• **DATA UNDER STUDY**
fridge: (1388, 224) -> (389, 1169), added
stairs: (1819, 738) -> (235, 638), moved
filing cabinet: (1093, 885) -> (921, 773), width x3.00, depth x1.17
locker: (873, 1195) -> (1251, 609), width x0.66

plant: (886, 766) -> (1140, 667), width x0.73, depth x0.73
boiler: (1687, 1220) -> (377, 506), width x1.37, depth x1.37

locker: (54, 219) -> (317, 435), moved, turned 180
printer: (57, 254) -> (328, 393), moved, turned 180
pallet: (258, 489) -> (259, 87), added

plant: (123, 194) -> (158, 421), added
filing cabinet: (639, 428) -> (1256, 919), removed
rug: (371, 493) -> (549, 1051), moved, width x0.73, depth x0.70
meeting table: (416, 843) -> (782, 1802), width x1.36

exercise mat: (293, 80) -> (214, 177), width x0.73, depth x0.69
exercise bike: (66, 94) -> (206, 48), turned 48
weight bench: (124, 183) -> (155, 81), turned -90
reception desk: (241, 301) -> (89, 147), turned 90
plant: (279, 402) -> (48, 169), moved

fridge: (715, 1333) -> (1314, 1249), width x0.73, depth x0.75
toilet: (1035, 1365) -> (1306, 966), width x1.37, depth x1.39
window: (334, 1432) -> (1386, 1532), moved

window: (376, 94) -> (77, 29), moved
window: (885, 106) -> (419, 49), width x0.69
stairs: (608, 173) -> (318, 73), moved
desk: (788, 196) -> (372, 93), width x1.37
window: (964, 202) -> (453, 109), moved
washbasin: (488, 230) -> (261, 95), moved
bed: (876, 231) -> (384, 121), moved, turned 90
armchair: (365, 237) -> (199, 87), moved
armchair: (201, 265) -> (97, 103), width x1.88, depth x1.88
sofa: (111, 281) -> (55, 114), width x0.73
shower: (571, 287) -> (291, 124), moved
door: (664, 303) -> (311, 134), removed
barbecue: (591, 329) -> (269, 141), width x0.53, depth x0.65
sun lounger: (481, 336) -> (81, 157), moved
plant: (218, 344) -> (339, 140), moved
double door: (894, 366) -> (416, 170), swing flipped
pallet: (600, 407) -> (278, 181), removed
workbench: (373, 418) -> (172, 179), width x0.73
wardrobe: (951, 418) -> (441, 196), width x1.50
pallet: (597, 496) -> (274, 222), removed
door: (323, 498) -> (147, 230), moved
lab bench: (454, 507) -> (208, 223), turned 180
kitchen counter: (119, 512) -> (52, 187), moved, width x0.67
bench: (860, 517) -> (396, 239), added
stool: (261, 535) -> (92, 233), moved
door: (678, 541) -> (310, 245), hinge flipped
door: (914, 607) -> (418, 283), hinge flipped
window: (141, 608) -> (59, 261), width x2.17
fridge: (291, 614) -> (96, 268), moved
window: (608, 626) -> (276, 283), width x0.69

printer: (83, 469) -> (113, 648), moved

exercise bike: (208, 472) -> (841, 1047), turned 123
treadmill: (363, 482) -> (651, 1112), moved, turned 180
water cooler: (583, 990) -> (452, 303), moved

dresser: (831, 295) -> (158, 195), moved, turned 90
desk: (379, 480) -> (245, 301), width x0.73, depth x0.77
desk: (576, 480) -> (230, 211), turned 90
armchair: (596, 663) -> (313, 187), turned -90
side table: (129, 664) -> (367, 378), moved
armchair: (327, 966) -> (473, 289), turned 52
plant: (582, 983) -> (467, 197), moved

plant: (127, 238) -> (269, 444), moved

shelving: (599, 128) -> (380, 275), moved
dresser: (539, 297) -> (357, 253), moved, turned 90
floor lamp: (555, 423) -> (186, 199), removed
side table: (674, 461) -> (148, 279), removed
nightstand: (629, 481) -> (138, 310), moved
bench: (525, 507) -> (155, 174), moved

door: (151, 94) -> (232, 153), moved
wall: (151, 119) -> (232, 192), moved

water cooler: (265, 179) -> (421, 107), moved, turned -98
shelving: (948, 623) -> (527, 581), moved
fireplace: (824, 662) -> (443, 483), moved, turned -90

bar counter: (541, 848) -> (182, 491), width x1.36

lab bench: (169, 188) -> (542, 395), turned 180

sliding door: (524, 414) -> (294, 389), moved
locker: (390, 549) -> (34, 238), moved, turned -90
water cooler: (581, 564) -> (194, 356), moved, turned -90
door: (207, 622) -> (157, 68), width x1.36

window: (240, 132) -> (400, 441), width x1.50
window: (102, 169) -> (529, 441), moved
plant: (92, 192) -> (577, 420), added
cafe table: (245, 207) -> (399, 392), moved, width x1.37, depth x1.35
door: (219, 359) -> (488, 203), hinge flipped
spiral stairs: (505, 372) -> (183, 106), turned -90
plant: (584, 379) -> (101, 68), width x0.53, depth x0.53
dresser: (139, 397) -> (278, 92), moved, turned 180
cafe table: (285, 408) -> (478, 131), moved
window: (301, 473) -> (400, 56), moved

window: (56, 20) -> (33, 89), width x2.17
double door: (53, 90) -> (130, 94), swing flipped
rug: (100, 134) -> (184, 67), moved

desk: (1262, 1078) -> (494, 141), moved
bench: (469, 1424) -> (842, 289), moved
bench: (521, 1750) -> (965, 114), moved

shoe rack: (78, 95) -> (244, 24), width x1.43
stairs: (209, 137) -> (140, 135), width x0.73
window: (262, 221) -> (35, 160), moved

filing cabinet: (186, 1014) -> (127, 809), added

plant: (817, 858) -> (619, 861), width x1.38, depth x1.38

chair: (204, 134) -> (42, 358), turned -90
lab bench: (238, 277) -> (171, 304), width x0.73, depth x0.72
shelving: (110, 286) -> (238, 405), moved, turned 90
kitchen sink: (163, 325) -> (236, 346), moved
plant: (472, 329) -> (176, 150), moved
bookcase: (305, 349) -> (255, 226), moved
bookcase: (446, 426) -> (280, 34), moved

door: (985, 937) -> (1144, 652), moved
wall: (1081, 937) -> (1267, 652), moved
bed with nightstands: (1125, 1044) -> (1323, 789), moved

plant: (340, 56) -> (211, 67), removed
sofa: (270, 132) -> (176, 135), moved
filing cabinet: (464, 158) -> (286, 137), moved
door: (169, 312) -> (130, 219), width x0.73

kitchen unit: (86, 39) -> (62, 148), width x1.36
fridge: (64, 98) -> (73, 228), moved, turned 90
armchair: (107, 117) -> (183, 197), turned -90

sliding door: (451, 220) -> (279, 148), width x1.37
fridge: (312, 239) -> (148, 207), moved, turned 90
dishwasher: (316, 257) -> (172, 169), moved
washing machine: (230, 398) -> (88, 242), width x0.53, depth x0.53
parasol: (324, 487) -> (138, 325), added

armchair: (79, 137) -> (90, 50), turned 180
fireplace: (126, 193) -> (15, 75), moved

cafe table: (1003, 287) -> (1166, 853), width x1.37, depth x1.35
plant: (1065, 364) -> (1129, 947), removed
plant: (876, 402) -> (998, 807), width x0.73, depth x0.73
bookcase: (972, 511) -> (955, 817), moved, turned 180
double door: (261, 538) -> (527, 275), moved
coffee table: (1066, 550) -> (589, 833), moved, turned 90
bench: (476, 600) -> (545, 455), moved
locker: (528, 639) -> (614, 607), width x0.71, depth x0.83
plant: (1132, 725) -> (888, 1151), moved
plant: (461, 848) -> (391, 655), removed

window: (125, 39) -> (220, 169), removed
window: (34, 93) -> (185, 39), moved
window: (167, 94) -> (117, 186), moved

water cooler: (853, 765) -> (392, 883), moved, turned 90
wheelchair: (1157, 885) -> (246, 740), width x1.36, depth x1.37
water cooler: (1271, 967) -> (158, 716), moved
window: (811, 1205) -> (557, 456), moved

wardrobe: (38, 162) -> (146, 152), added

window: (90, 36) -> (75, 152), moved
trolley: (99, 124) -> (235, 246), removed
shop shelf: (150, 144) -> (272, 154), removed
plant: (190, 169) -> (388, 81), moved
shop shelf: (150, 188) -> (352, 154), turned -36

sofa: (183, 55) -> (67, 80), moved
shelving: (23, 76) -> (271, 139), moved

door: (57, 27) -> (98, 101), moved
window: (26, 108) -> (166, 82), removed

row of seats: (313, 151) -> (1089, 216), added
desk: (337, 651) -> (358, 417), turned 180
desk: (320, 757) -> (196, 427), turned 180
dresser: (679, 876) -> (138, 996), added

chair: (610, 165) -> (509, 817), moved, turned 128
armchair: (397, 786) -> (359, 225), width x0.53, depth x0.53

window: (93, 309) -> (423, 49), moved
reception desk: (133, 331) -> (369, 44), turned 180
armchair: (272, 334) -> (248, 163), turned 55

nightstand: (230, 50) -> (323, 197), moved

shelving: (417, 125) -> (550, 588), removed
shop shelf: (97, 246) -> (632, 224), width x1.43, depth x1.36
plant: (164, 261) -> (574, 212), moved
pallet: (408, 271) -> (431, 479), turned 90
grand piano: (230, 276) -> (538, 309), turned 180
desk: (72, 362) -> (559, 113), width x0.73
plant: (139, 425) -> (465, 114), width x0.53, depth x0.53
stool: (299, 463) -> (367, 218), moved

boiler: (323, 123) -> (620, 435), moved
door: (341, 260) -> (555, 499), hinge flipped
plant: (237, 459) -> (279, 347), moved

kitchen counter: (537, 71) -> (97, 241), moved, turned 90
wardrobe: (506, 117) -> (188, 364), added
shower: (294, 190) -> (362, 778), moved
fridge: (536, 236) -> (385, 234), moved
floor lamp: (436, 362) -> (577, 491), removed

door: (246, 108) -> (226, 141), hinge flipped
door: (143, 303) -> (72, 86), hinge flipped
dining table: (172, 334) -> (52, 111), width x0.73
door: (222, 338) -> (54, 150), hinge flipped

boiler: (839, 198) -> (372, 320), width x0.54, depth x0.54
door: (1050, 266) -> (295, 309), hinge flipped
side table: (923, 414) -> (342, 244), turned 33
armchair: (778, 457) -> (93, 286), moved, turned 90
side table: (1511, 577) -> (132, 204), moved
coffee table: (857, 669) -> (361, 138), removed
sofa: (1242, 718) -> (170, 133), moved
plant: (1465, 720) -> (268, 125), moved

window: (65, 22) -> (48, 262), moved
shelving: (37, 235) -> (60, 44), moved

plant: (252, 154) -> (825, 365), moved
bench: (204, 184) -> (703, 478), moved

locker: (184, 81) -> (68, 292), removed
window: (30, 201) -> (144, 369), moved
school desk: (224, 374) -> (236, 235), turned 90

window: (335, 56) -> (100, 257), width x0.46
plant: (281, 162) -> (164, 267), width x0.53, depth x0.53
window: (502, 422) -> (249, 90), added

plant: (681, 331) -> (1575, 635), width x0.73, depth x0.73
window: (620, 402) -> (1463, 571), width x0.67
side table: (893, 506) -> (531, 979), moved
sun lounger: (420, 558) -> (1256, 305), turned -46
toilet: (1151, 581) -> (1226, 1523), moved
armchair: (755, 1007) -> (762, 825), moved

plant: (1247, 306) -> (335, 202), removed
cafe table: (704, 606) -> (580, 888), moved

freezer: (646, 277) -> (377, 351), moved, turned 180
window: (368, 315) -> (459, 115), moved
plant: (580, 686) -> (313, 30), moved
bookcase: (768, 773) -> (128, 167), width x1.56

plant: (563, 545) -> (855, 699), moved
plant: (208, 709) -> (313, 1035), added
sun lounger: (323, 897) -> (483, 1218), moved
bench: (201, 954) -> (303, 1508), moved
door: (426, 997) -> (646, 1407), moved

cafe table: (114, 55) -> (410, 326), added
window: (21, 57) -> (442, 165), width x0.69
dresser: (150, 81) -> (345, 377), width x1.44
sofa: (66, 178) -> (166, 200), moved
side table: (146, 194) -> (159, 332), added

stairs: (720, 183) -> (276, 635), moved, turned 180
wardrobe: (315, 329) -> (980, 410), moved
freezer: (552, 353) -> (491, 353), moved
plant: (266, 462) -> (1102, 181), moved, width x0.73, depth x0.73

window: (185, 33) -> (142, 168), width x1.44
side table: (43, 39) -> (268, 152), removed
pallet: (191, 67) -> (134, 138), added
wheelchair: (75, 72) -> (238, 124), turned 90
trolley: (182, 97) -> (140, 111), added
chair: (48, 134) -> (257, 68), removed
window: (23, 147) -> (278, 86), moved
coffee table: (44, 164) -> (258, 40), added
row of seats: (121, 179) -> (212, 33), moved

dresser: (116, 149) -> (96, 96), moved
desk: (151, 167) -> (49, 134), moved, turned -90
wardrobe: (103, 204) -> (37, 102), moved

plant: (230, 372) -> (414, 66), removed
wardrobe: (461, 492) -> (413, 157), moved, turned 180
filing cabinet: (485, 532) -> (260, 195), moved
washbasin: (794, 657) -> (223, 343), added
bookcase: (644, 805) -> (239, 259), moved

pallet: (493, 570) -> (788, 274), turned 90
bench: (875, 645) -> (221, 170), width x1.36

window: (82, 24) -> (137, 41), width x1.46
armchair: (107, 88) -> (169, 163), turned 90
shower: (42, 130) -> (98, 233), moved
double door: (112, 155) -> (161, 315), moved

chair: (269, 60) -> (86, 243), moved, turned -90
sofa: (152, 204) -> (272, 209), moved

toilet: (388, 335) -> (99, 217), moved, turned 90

• **EXERCISE DETAILS**
Each line of the data that contains "lounger" belongs in the answer.

• **THE COMPLETED TASK**
sun lounger: (481, 336) -> (81, 157), moved
sun lounger: (420, 558) -> (1256, 305), turned -46
sun lounger: (323, 897) -> (483, 1218), moved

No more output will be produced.